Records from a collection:

>>>

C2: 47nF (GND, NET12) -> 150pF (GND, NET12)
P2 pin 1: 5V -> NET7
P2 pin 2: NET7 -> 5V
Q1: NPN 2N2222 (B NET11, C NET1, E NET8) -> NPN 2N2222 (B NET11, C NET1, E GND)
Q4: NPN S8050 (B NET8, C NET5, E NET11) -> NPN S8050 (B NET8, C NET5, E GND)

<<<

Description of the task:
Set down exactly the line with "Q1: NPN 2N2222" and each line after it up to the end of the records, adding nothing.

Response for this exercise:
Q1: NPN 2N2222 (B NET11, C NET1, E NET8) -> NPN 2N2222 (B NET11, C NET1, E GND)
Q4: NPN S8050 (B NET8, C NET5, E NET11) -> NPN S8050 (B NET8, C NET5, E GND)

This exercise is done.